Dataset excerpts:

■ ■ ■

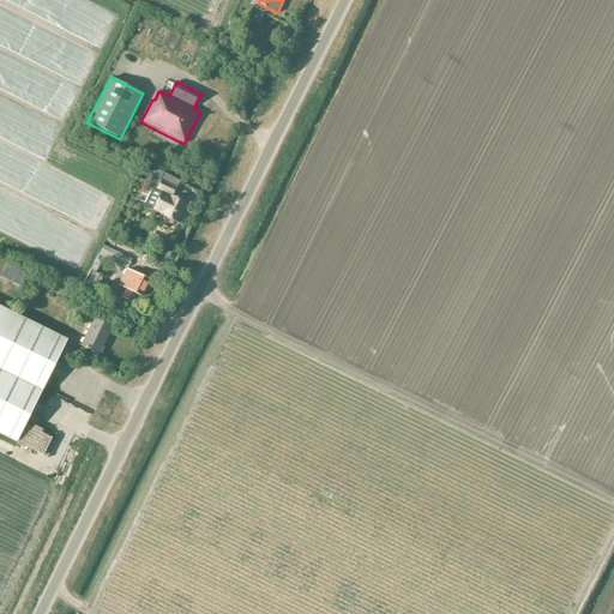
[(151,178),(146,187),(150,190),(160,194),(170,198),(170,197),(172,197),(172,196),(175,188),(178,184),(162,175),(156,173),(151,174),(150,178),(151,178)]
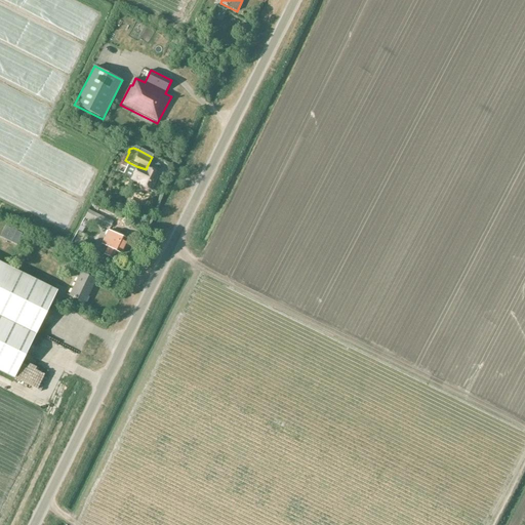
[(128,162),(122,174),(131,178),(138,183),(137,184),(139,185),(138,186),(139,188),(140,190),(145,191),(147,191),(149,190),(149,189),(151,190),(158,174),(151,170),(152,169),(147,167),(147,168),(146,168),(146,169),(136,166),(128,162)]
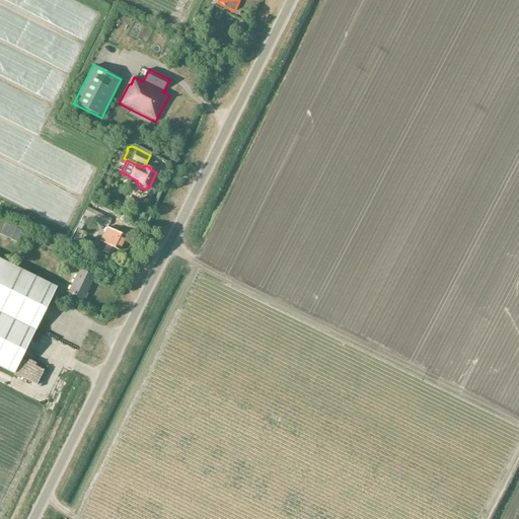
[(128,201),(123,212),(134,217),(139,206),(128,201)]
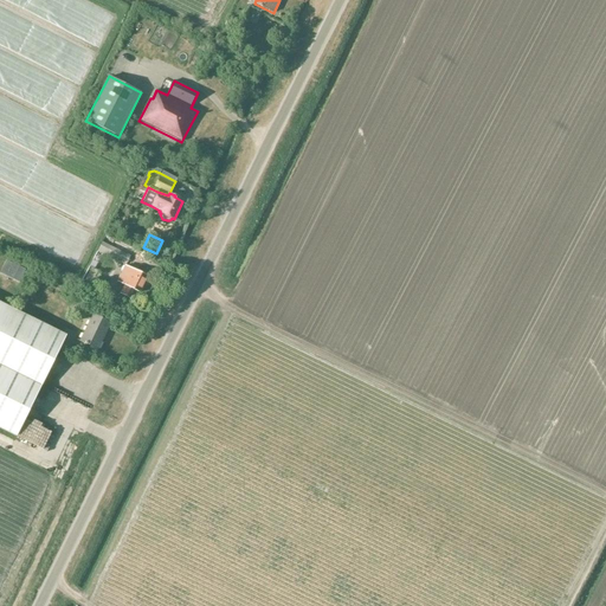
[(105,257),(107,255),(127,264),(130,256),(102,243),(97,252),(105,257)]
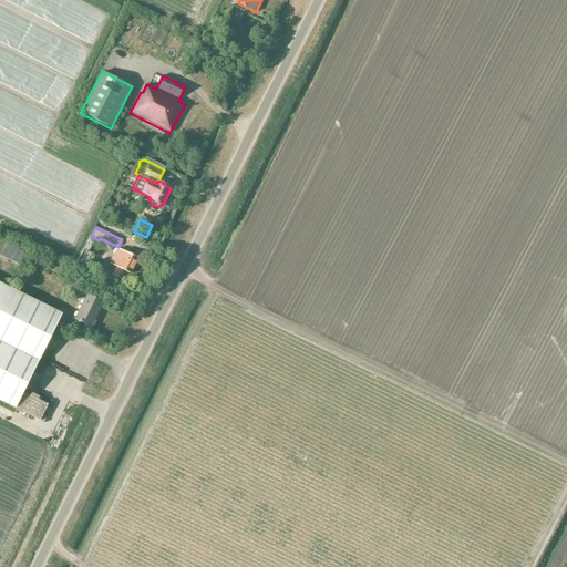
[(4,245),(0,254),(0,257),(18,266),(23,254),(4,245)]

■ ■ ■

• **The task**
Copy each line above exactly. Images do not belong in the copy.

• **Answer to this exercise**
[(151,178),(146,187),(150,190),(160,194),(170,198),(170,197),(172,197),(172,196),(175,188),(178,184),(162,175),(156,173),(151,174),(150,178),(151,178)]
[(128,162),(122,174),(131,178),(138,183),(137,184),(139,185),(138,186),(139,188),(140,190),(145,191),(147,191),(149,190),(149,189),(151,190),(158,174),(151,170),(152,169),(147,167),(147,168),(146,168),(146,169),(136,166),(128,162)]
[(128,201),(123,212),(134,217),(139,206),(128,201)]
[(105,257),(107,255),(127,264),(130,256),(102,243),(97,252),(105,257)]
[(4,245),(0,254),(0,257),(18,266),(23,254),(4,245)]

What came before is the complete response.